### Prompt
Write out all of the records precisely. Skip anything that is a picture.

[Records drawn from a dataset]
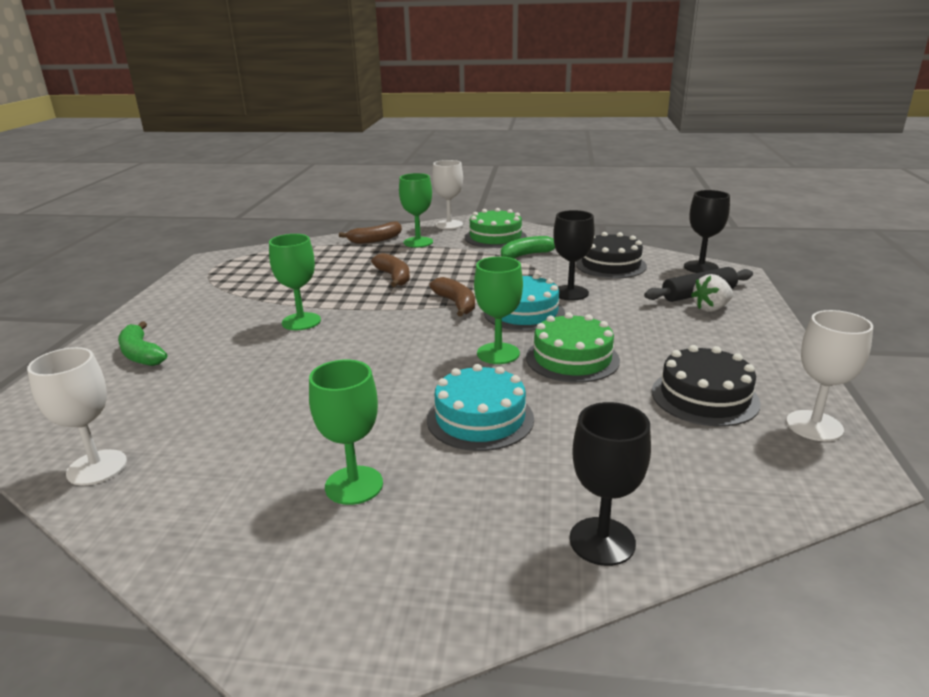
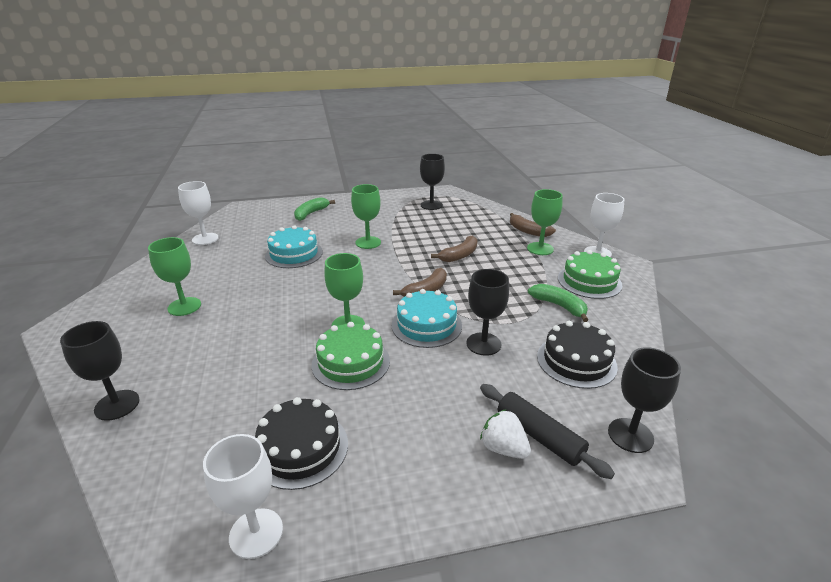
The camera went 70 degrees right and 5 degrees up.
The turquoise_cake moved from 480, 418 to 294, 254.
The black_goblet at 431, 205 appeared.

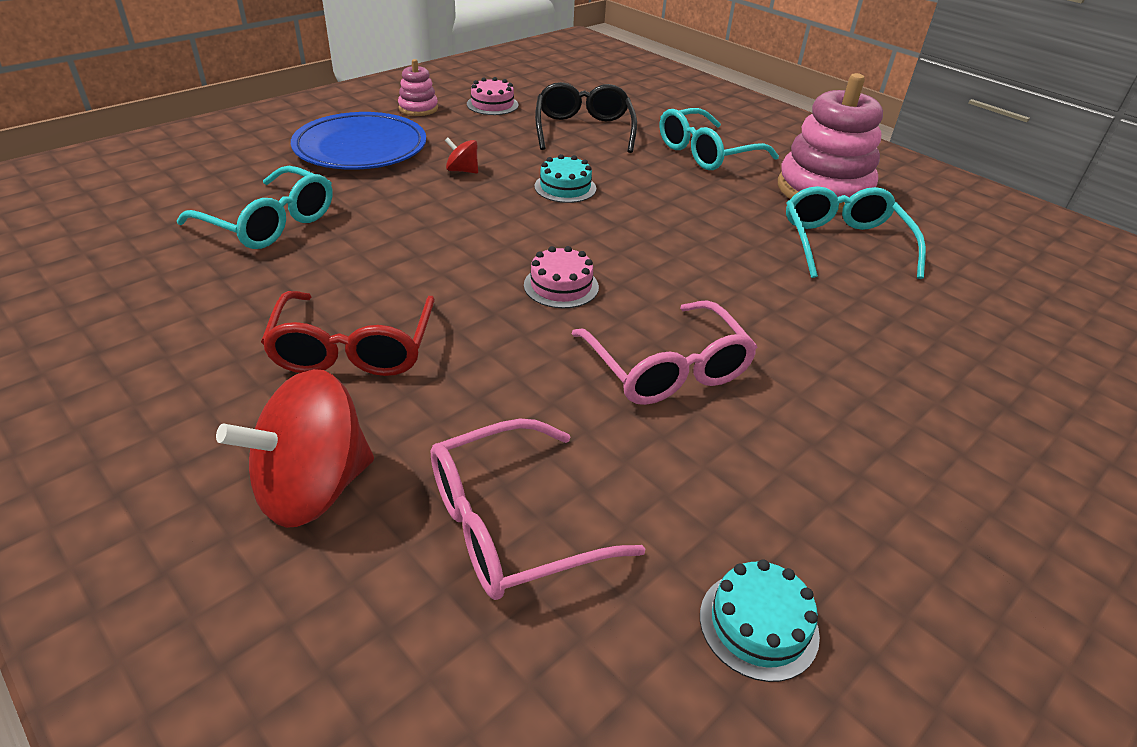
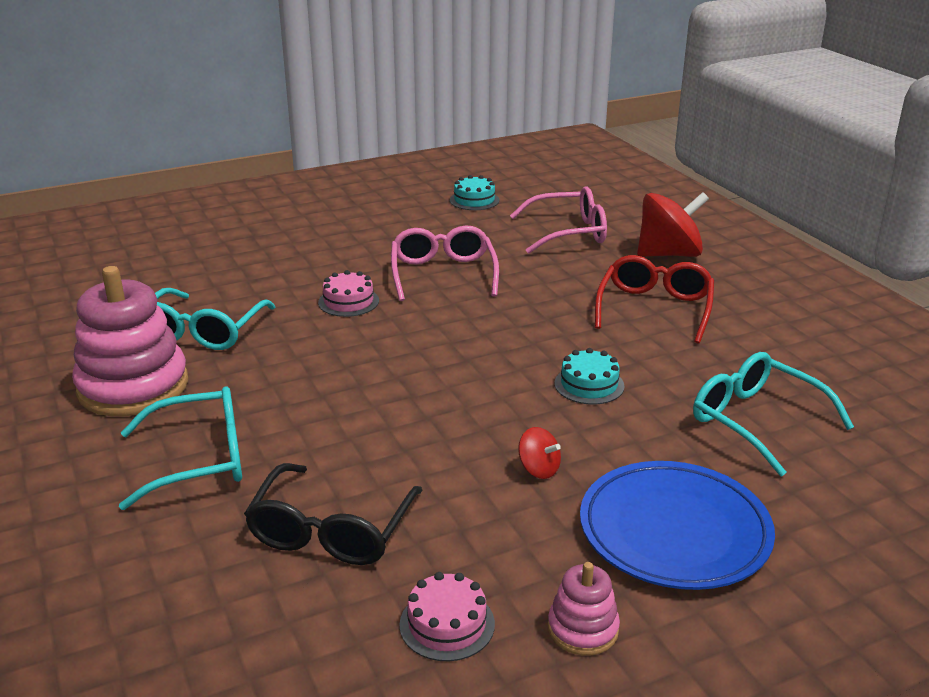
The camera went 160 degrees left and 10 degrees down.
The pink_cake moved from 561, 286 to 348, 301.
The turquoise_cake moved from 565, 187 to 589, 385.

### Expected output
The camera went 70 degrees right and 5 degrees up.
The turquoise_cake moved from 480, 418 to 294, 254.
The black_goblet at 431, 205 appeared.

The camera went 160 degrees left and 10 degrees down.
The pink_cake moved from 561, 286 to 348, 301.
The turquoise_cake moved from 565, 187 to 589, 385.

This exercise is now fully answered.